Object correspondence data

· · ·

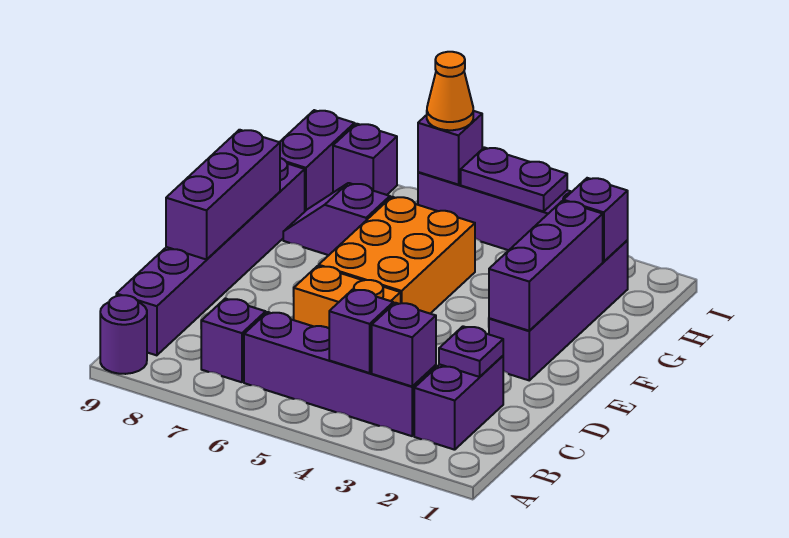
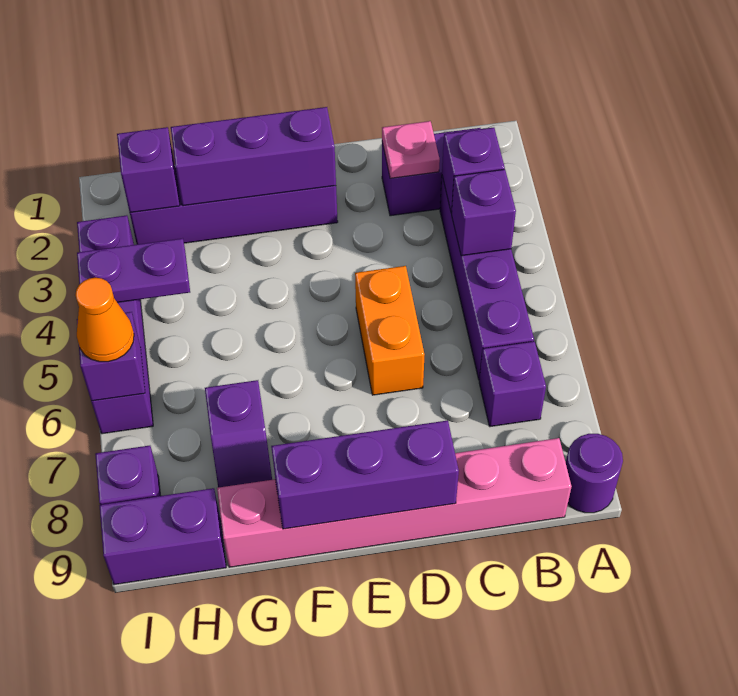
purple brick B9:G9 level 1 -> pink brick B9:G9 level 1
purple plate C2 level 2 -> pink plate C2 level 2
orange brick E5:G6 level 1 -> none
purple plate I4:I5 level 2 -> purple plate H4:I4 level 2

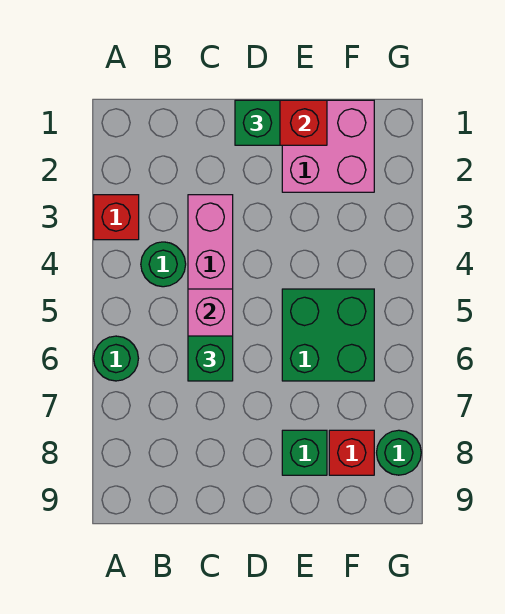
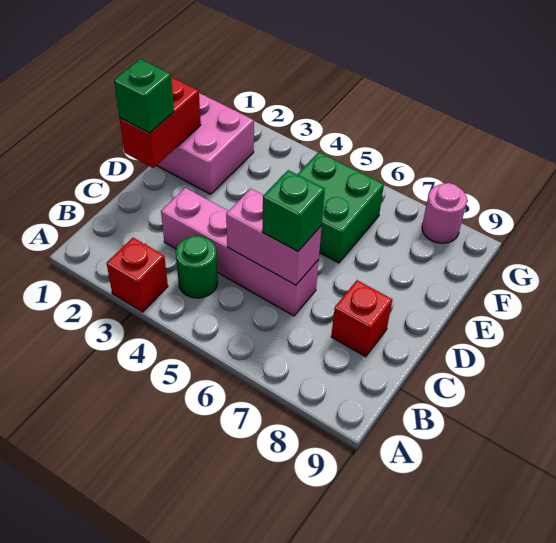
green round brick A6 level 1 -> none
green brick E8 level 1 -> none
red brick F8 level 1 -> red brick C8 level 1
green round brick G8 level 1 -> pink round brick G8 level 1

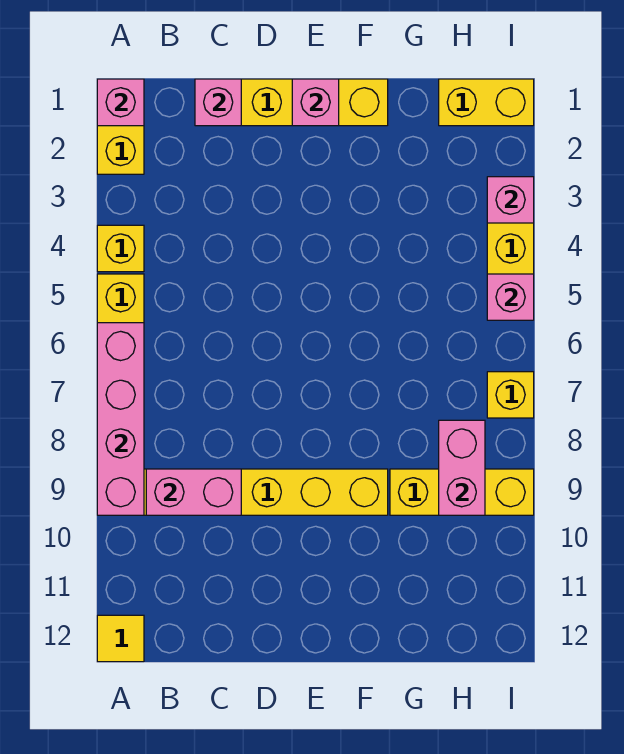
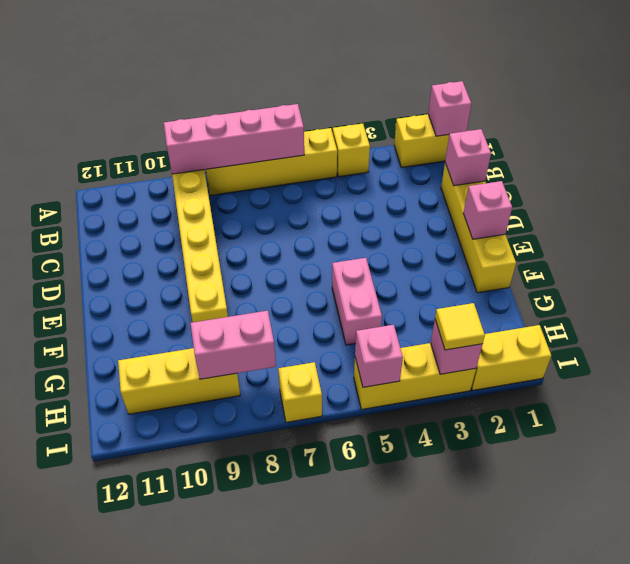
yellow tile A12 level 1 -> yellow tile I3 level 3
pink brick B9:C9 level 2 -> pink brick F5:G5 level 1
yellow brick G9:I9 level 1 -> yellow brick H9:H11 level 1
yellow brick H1:I1 level 1 -> yellow brick I1:I2 level 1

· · ·

== Exercise ==
Some lines of the records above may hold the word "pink". Report how many, and nothing else.

== Result ==
4